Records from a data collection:
====================
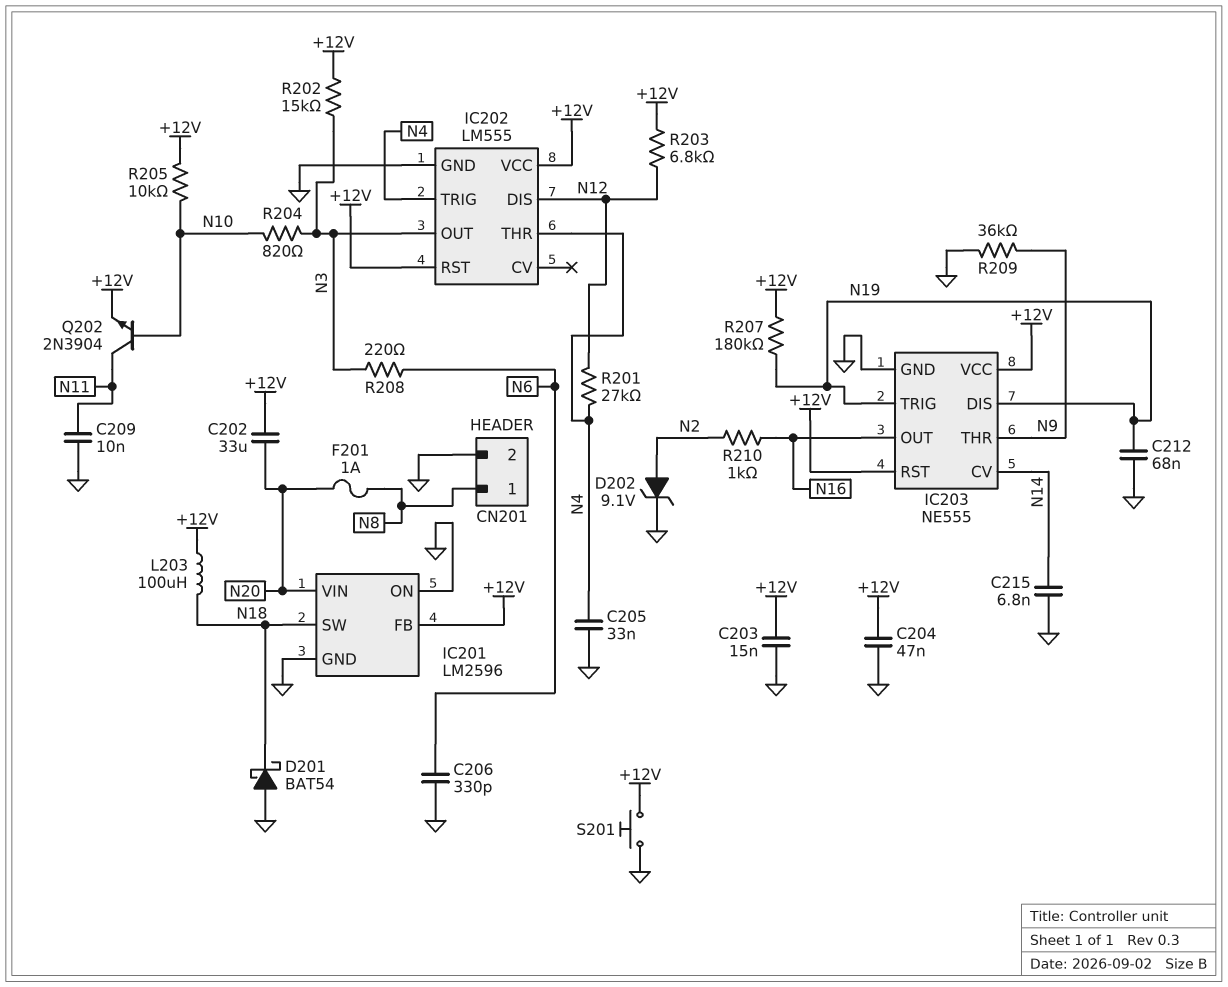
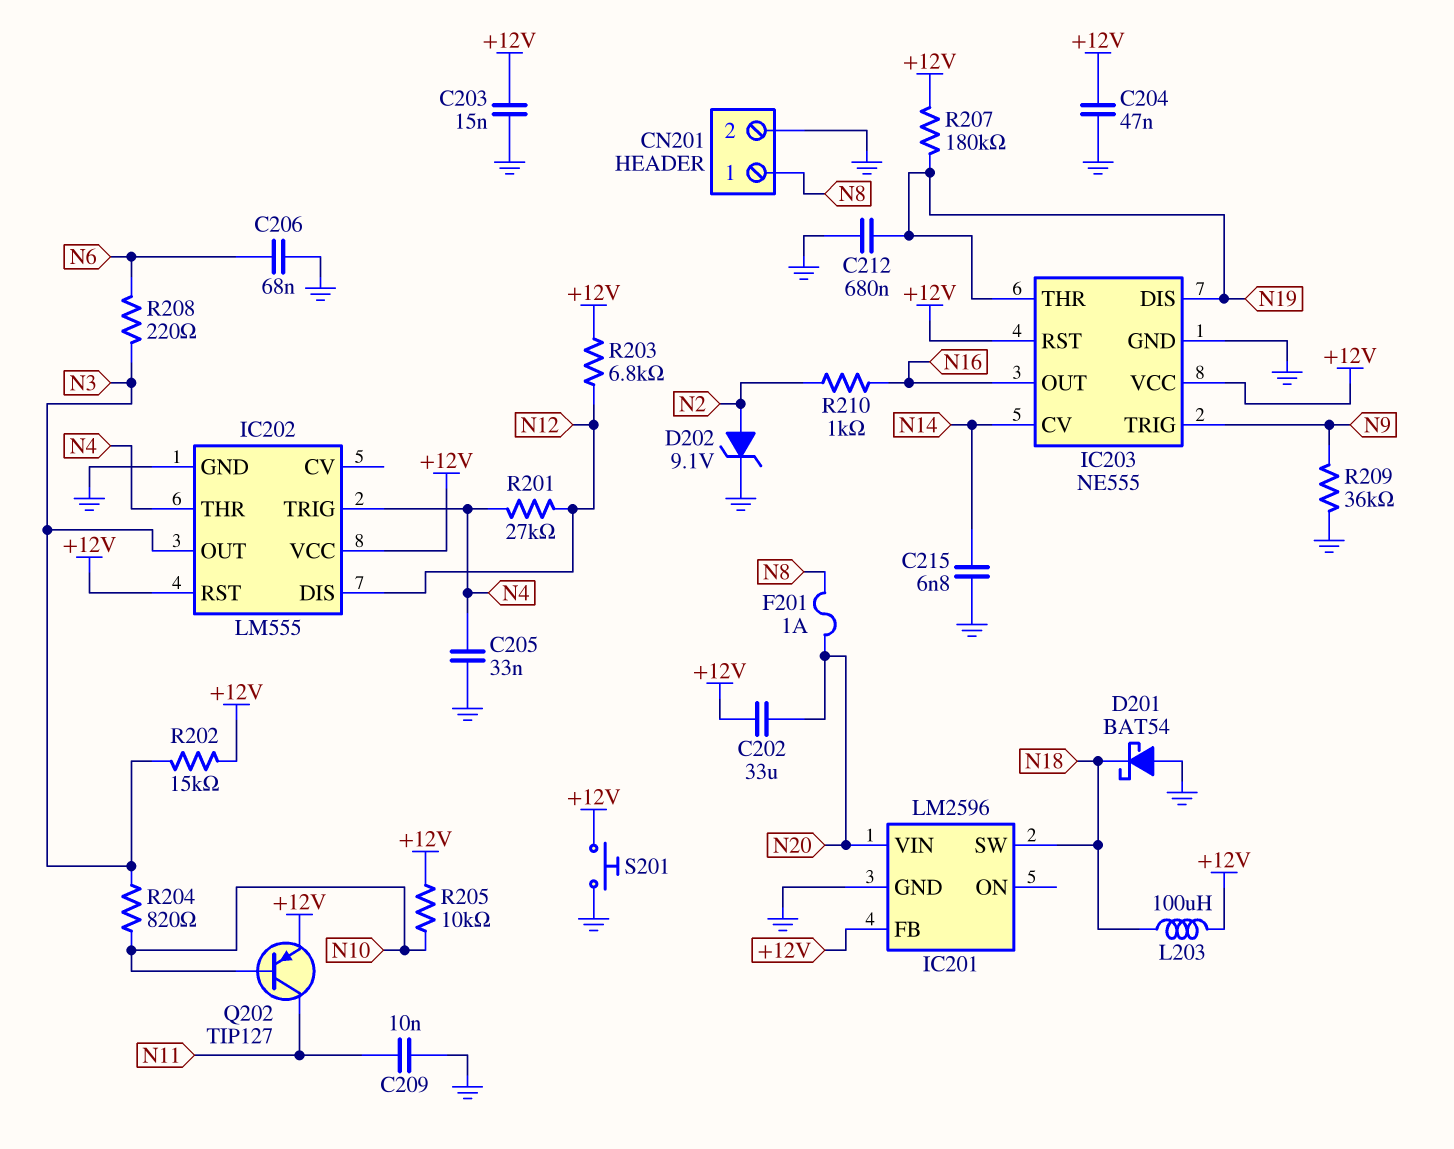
C206: 330pF (GND, N6) -> 68nF (GND, N6)
C212: 68nF (GND, N19) -> 680nF (GND, N19)
IC201 pin ON: GND -> none
IC203 pin THR: N9 -> N19
IC203 pin TRIG: N19 -> N9
Q202: NPN 2N3904 (B N10, C N11, E +12V) -> PNP TIP127 (B N10, C N11, E +12V)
====================
■ EXERCISE
Copy exactly. Start at the line containing "IC203 pin TRIG: N19 -> N9" and continue through the last line of the records.

■ REPLY TO THE EXERCISE
IC203 pin TRIG: N19 -> N9
Q202: NPN 2N3904 (B N10, C N11, E +12V) -> PNP TIP127 (B N10, C N11, E +12V)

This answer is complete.